Instructions to follow => All of the entries, apart from their pictures, are to be copied verbatim.

-------- Dataset entries --------

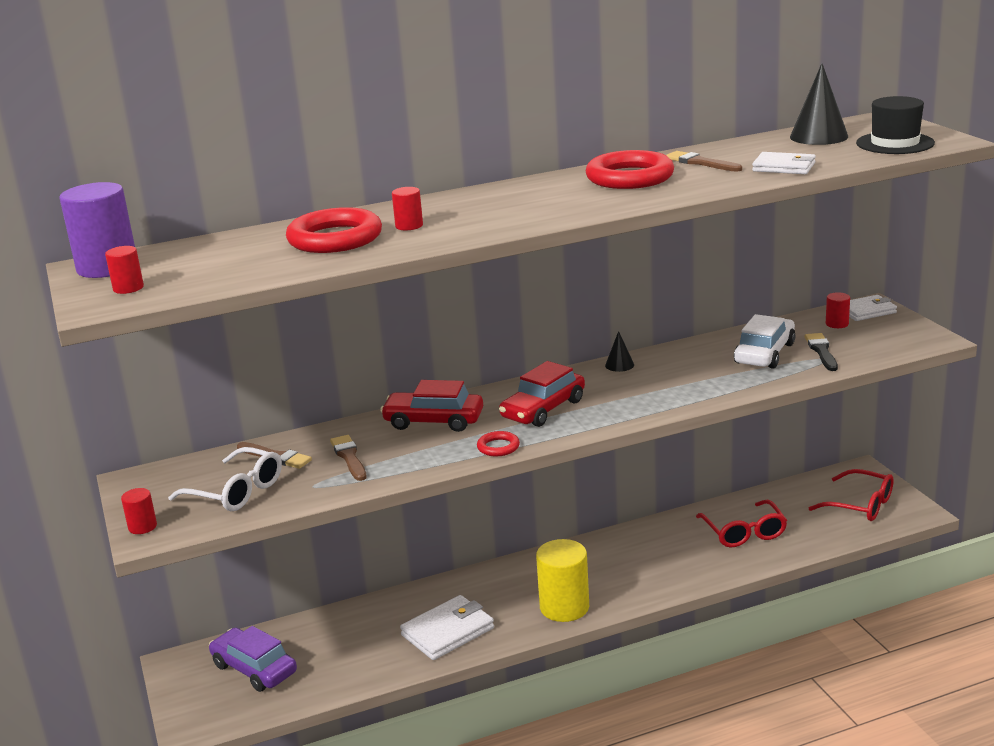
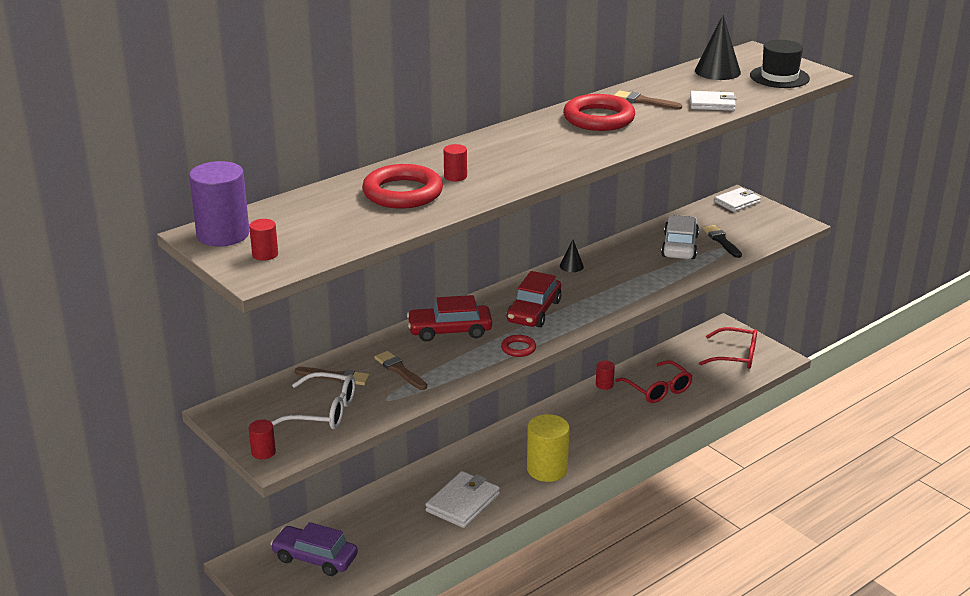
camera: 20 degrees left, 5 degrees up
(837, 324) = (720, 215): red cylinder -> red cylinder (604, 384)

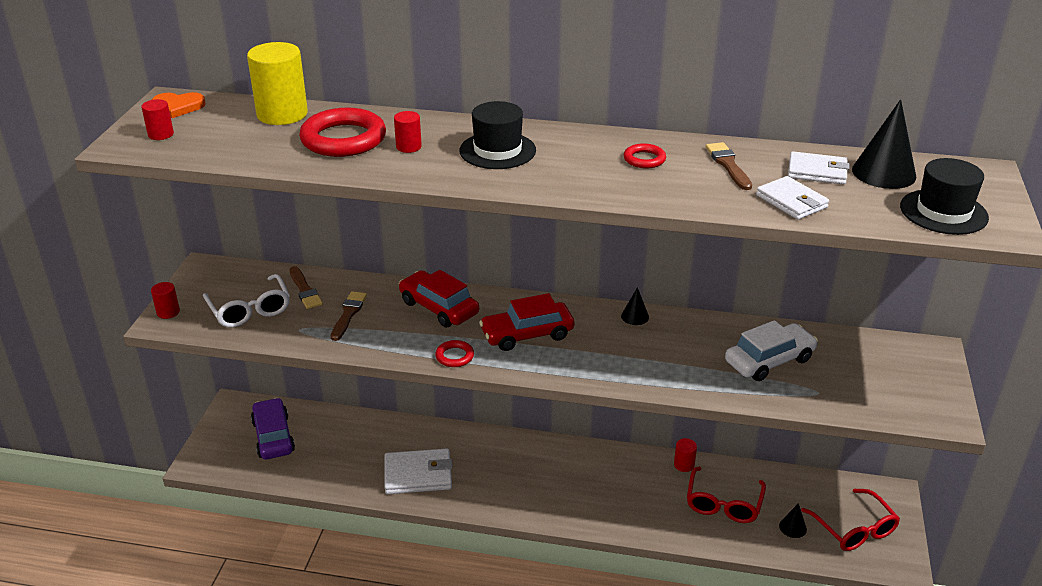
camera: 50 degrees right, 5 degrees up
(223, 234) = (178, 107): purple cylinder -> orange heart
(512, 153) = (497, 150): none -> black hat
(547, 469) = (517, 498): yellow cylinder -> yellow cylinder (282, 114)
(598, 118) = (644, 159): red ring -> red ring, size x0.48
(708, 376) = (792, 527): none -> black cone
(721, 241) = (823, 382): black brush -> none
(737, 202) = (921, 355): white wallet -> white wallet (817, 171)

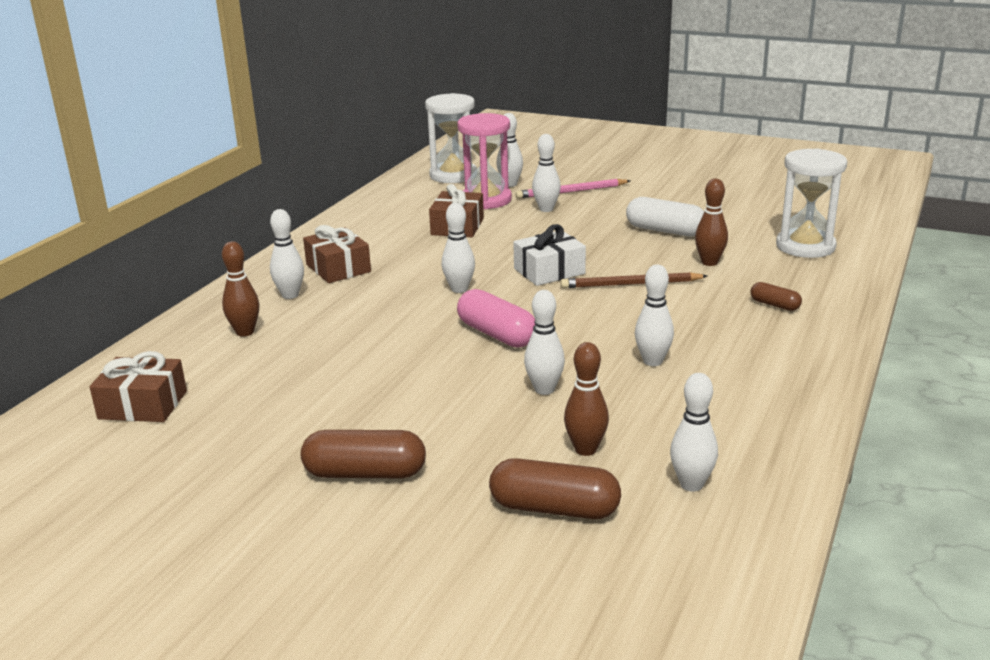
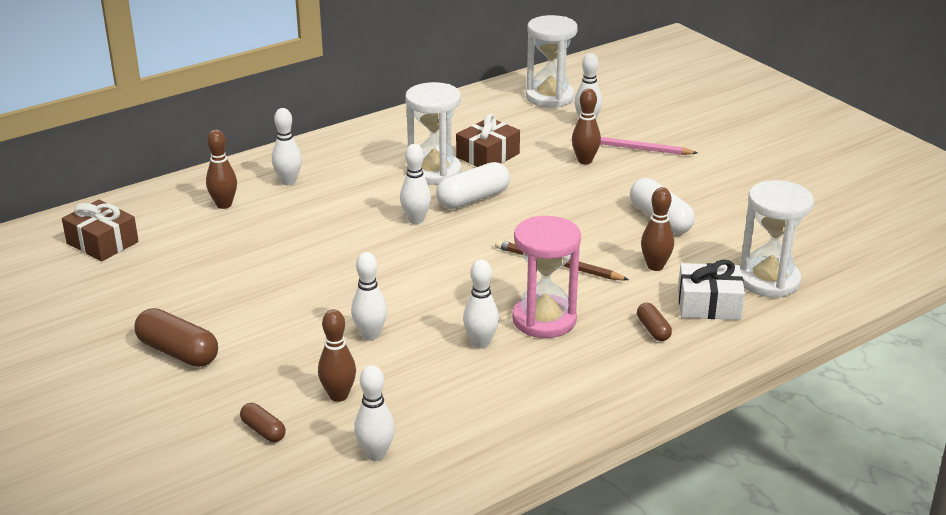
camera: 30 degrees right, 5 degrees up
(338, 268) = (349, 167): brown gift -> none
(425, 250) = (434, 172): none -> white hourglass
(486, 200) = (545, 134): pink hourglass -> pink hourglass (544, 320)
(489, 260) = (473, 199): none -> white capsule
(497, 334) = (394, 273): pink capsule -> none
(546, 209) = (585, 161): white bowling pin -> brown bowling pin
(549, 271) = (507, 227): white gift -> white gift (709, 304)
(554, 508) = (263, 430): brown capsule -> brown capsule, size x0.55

--------

Problem solution =>
camera: 20 degrees left, 5 degrees up
(837, 324) = (720, 215): red cylinder -> red cylinder (604, 384)

camera: 50 degrees right, 5 degrees up
(223, 234) = (178, 107): purple cylinder -> orange heart
(512, 153) = (497, 150): none -> black hat
(547, 469) = (517, 498): yellow cylinder -> yellow cylinder (282, 114)
(598, 118) = (644, 159): red ring -> red ring, size x0.48
(708, 376) = (792, 527): none -> black cone
(721, 241) = (823, 382): black brush -> none
(737, 202) = (921, 355): white wallet -> white wallet (817, 171)

camera: 30 degrees right, 5 degrees up
(338, 268) = (349, 167): brown gift -> none
(425, 250) = (434, 172): none -> white hourglass
(486, 200) = (545, 134): pink hourglass -> pink hourglass (544, 320)
(489, 260) = (473, 199): none -> white capsule
(497, 334) = (394, 273): pink capsule -> none
(546, 209) = (585, 161): white bowling pin -> brown bowling pin
(549, 271) = (507, 227): white gift -> white gift (709, 304)
(554, 508) = (263, 430): brown capsule -> brown capsule, size x0.55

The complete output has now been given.